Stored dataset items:
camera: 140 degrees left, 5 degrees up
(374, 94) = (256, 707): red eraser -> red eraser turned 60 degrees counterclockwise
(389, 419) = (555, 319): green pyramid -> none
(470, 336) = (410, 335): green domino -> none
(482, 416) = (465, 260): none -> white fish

--

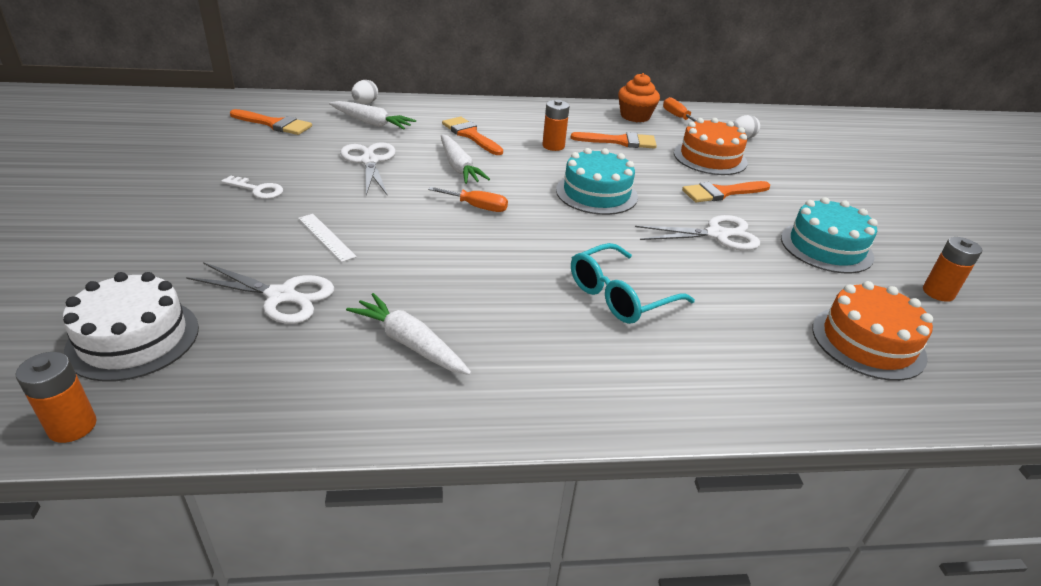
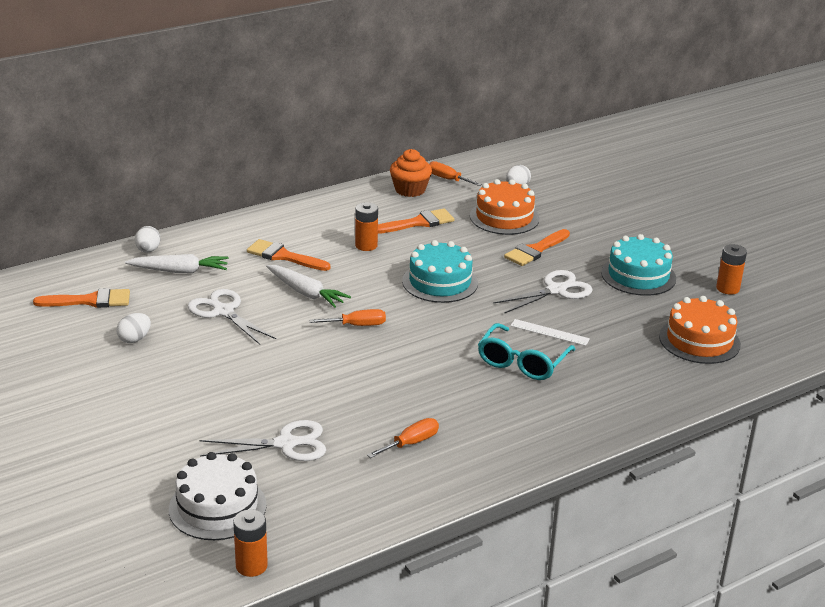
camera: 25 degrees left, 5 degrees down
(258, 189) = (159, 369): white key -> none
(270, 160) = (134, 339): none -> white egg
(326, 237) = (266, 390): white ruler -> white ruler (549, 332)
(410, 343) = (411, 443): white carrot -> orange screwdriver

▸ **WORK ORDER**:
In the records, count every line that includes "degrees" and give the count alone.

▸ **ANSWER SECTION**:
3